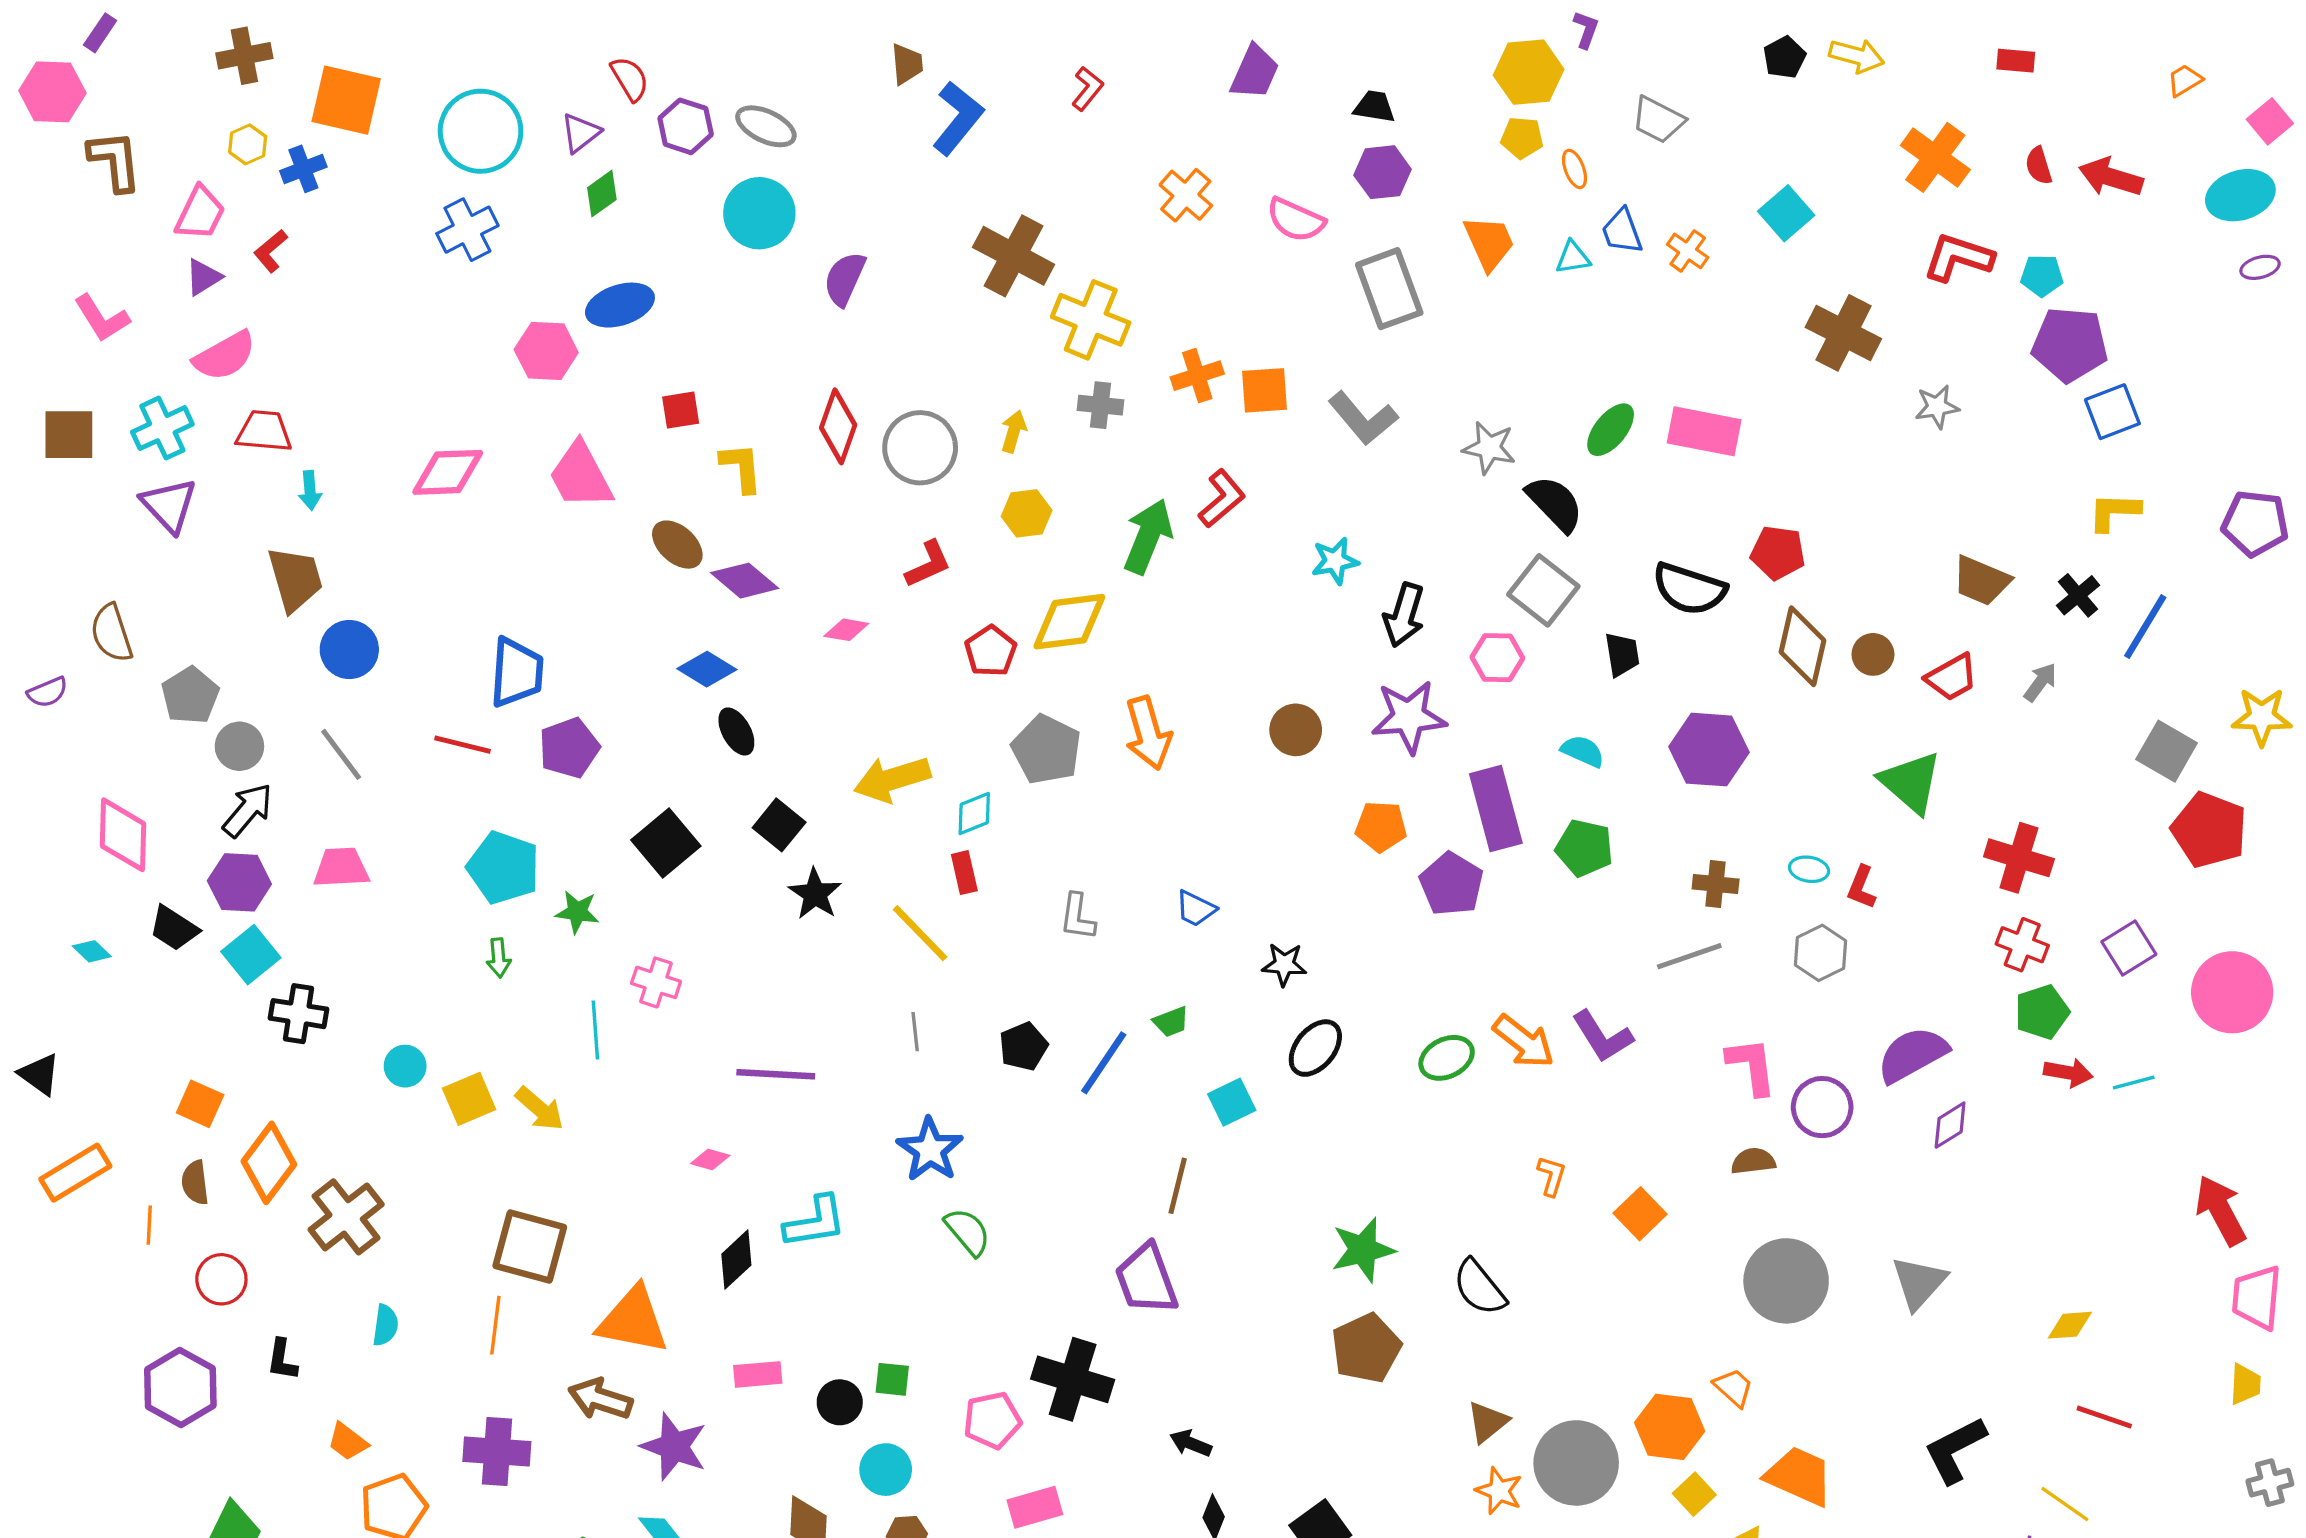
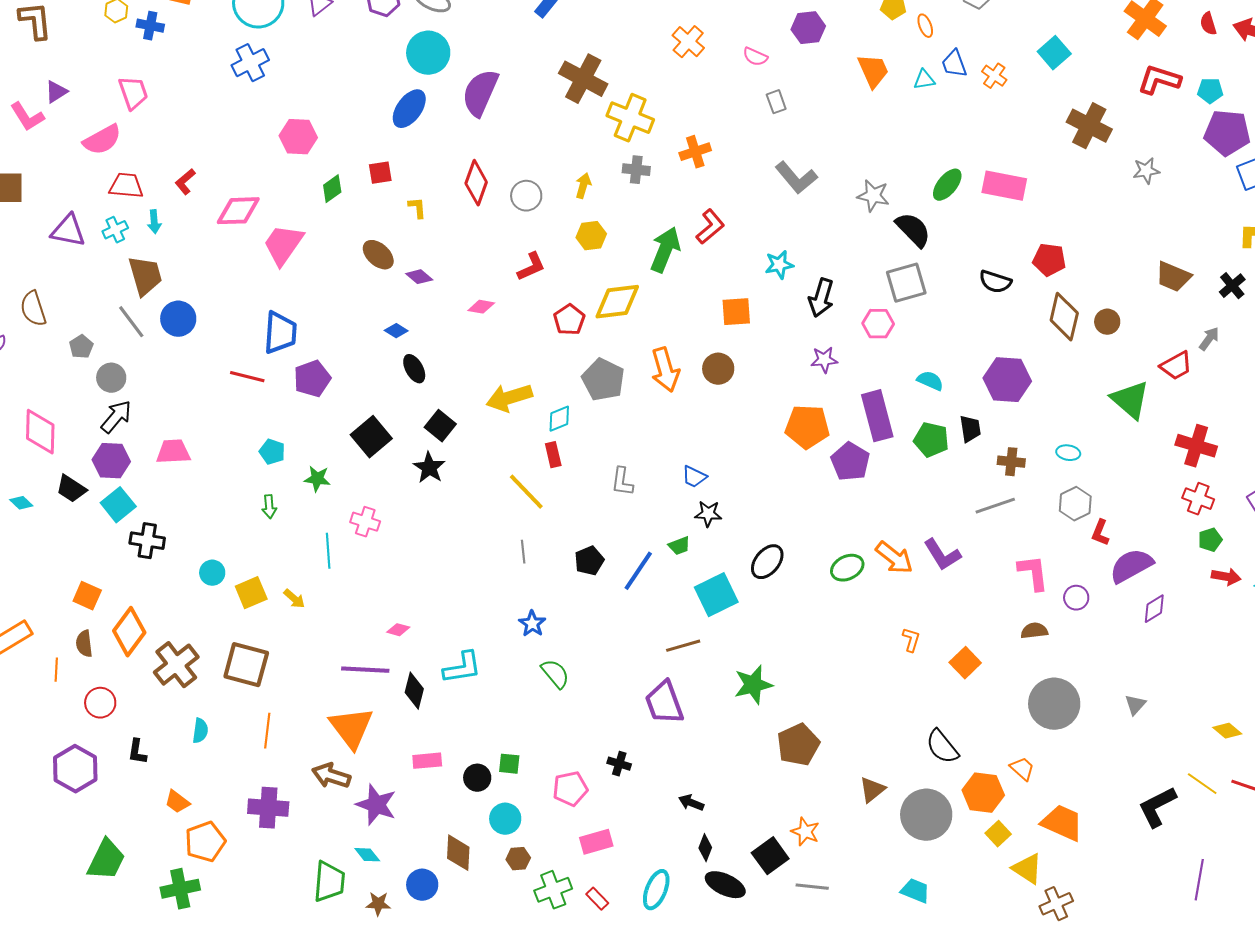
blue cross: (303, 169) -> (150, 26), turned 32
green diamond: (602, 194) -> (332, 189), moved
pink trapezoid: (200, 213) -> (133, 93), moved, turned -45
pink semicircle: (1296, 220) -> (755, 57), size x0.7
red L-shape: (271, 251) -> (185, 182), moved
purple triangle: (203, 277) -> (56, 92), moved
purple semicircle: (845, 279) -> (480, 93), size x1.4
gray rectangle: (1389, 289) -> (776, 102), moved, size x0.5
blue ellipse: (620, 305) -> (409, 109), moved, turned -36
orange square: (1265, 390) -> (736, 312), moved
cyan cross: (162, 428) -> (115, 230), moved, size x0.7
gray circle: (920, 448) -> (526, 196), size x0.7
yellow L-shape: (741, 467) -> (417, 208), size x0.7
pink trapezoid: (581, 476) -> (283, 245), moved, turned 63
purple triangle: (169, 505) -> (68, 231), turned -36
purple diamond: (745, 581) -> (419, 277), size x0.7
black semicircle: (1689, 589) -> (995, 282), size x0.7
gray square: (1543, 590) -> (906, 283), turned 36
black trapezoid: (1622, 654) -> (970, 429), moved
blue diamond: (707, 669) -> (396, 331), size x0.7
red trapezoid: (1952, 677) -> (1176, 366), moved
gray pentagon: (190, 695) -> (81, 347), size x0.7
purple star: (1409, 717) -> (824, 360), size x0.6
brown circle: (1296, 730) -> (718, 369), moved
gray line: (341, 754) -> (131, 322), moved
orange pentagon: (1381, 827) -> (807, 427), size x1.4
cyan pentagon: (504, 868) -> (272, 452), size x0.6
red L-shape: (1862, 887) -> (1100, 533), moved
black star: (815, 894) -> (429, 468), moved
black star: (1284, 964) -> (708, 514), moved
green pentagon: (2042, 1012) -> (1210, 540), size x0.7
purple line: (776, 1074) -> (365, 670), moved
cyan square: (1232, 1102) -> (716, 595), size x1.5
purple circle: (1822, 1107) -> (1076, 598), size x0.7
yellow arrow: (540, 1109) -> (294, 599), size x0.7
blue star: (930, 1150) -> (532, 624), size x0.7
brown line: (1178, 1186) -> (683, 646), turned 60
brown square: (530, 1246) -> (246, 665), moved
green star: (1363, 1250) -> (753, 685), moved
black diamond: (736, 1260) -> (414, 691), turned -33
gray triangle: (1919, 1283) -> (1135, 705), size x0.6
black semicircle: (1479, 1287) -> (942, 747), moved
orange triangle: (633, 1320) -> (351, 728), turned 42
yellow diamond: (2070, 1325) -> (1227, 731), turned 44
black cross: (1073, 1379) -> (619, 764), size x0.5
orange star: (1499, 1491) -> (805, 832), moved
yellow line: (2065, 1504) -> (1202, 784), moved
===============
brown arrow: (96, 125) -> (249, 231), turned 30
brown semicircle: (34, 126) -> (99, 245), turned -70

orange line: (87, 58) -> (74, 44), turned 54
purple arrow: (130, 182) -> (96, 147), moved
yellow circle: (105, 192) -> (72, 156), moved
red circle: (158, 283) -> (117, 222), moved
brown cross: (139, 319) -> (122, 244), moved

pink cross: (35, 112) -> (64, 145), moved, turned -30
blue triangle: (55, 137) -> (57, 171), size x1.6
===============
From the data above, reproduce word for word the lines running from the line with "yellow arrow: (540, 1109)" to the line with "yellow diamond: (2070, 1325)", ends included.

yellow arrow: (540, 1109) -> (294, 599), size x0.7
blue star: (930, 1150) -> (532, 624), size x0.7
brown line: (1178, 1186) -> (683, 646), turned 60
brown square: (530, 1246) -> (246, 665), moved
green star: (1363, 1250) -> (753, 685), moved
black diamond: (736, 1260) -> (414, 691), turned -33
gray triangle: (1919, 1283) -> (1135, 705), size x0.6
black semicircle: (1479, 1287) -> (942, 747), moved
orange triangle: (633, 1320) -> (351, 728), turned 42
yellow diamond: (2070, 1325) -> (1227, 731), turned 44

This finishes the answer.